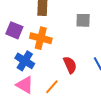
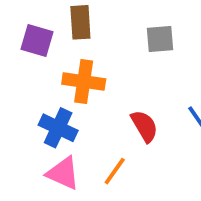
purple square: (14, 30) -> (37, 41), moved

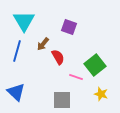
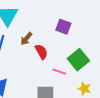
purple square: (69, 27) -> (63, 27), moved

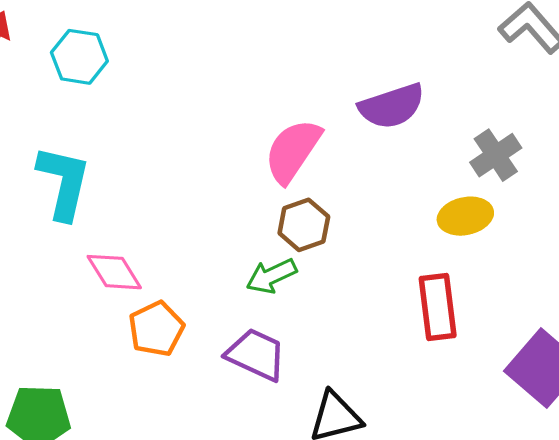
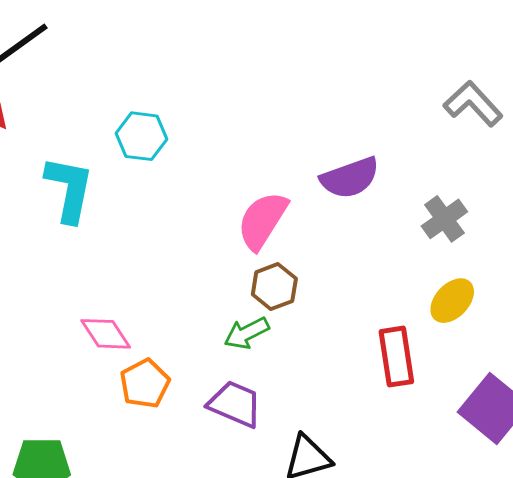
cyan hexagon: (79, 57) -> (142, 136), moved
cyan L-shape: (64, 182) -> (69, 189), moved
yellow ellipse: (465, 216) -> (452, 301), moved, turned -33

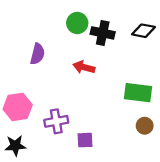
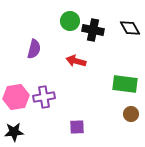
black diamond: (144, 31) -> (130, 28), turned 50
purple cross: (56, 121) -> (44, 97), moved

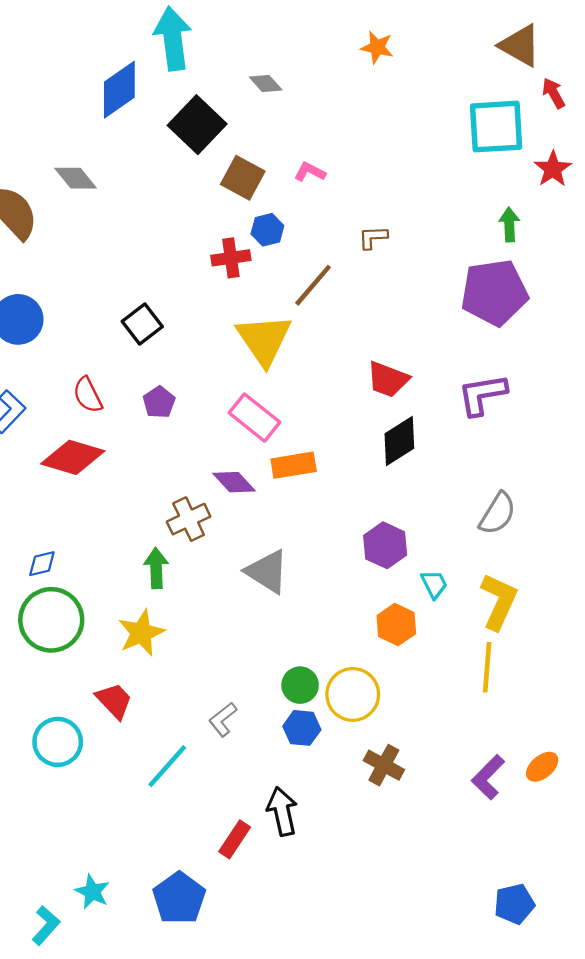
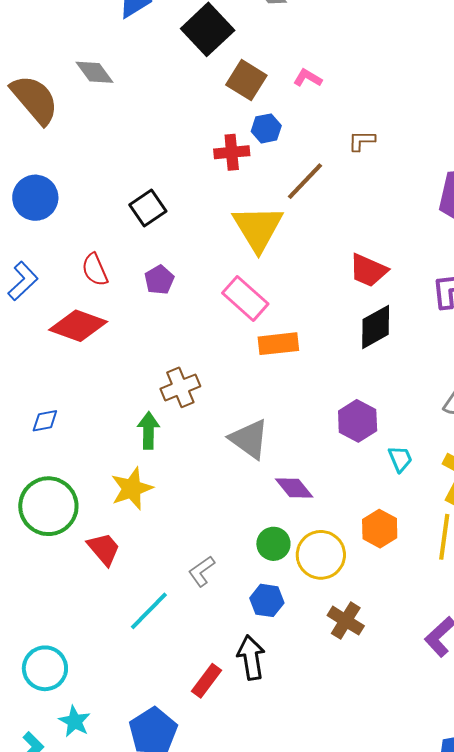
purple diamond: (234, 482) -> (294, 488), moved
green circle: (51, 620) -> (48, 506), moved
orange hexagon: (396, 625) -> (380, 529), moved
blue hexagon: (302, 728) -> (267, 600), moved
cyan circle: (58, 742) -> (45, 668), moved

What the exercise asks -> Please retype, exactly and with the pictures left out, the lines from the line containing "cyan L-shape: (64, 182) -> (69, 189), moved" through the last line of the records above.

Reply ->
cyan L-shape: (64, 182) -> (69, 189), moved
yellow ellipse: (465, 216) -> (452, 301), moved, turned -33

black diamond: (144, 31) -> (130, 28), turned 50
purple cross: (56, 121) -> (44, 97), moved

purple diamond: (234, 482) -> (294, 488), moved
green circle: (51, 620) -> (48, 506), moved
orange hexagon: (396, 625) -> (380, 529), moved
blue hexagon: (302, 728) -> (267, 600), moved
cyan circle: (58, 742) -> (45, 668), moved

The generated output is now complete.